▸ Exercise details
Throughout the records below, find each line holding "round" and copy it.

▸ Data for the task
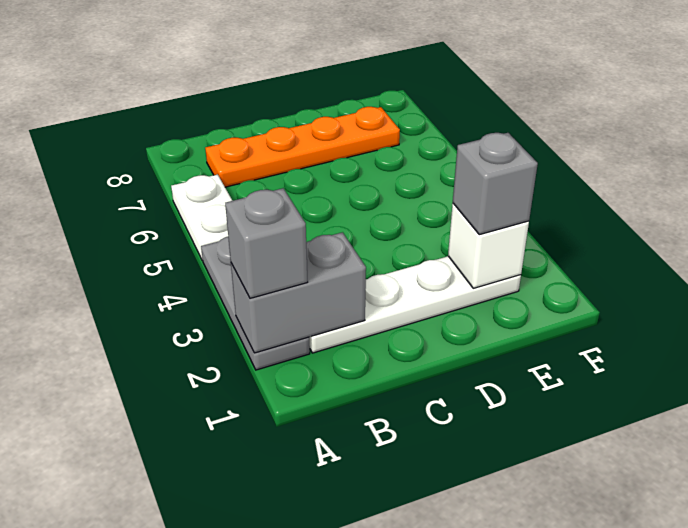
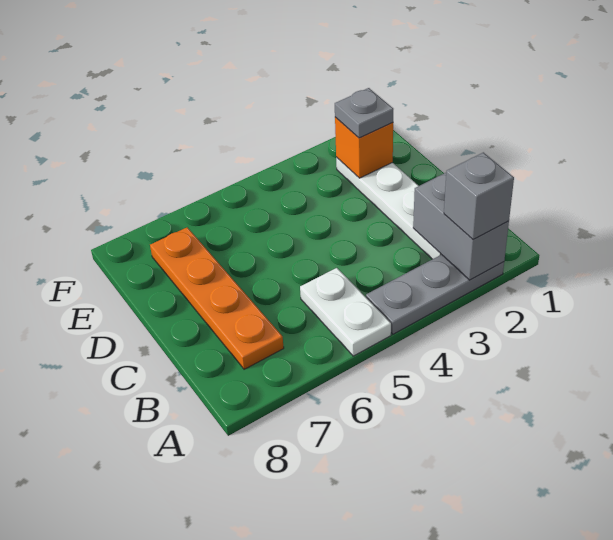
white plate A5:A6 level 1 -> white plate A5:B5 level 1
white brick E2 level 2 -> orange brick E2 level 2
grey brick E2 level 3 -> grey plate E2 level 3

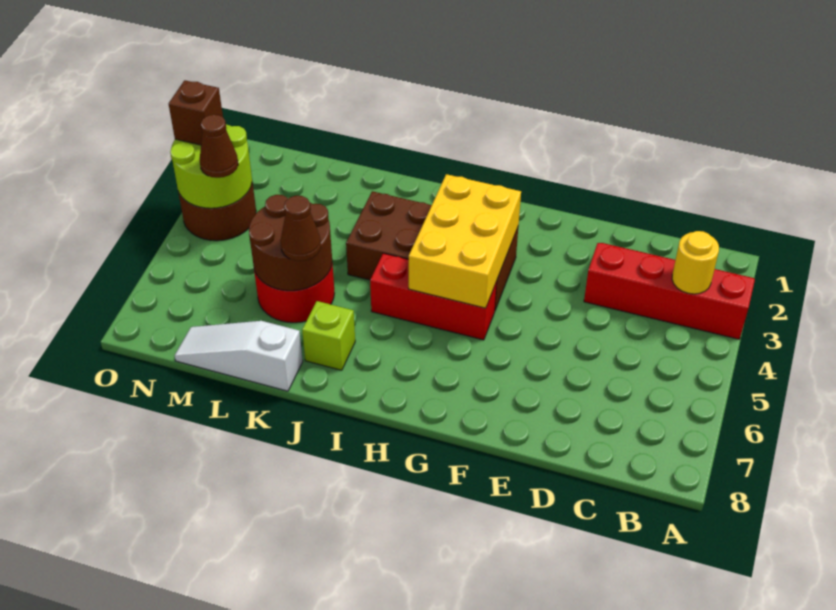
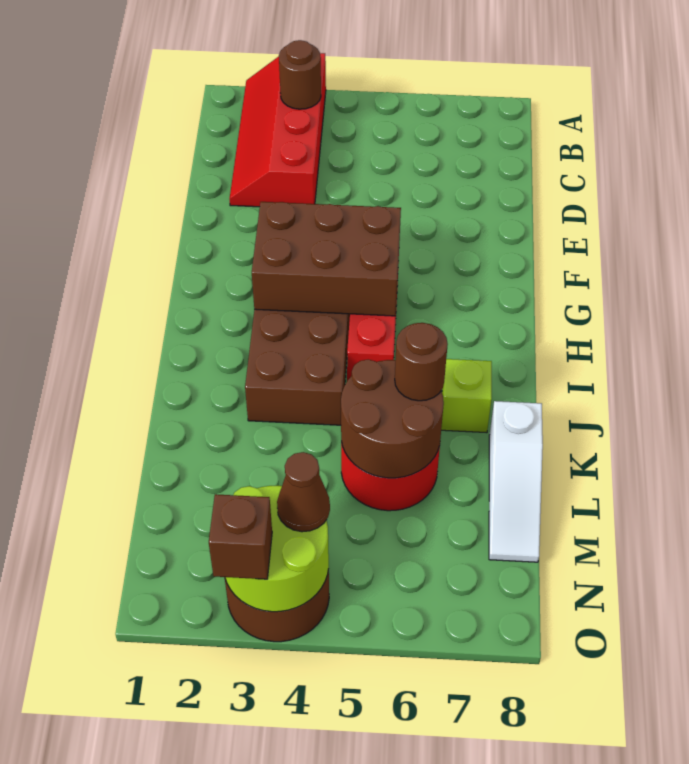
yellow round brick B3 level 2 -> brown round brick B3 level 2
yellow brick G3:H5 level 2 -> brown brick G3:H5 level 2
brown cone K6 level 3 -> brown round brick K6 level 3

▸ Task answer
yellow round brick B3 level 2 -> brown round brick B3 level 2
brown cone K6 level 3 -> brown round brick K6 level 3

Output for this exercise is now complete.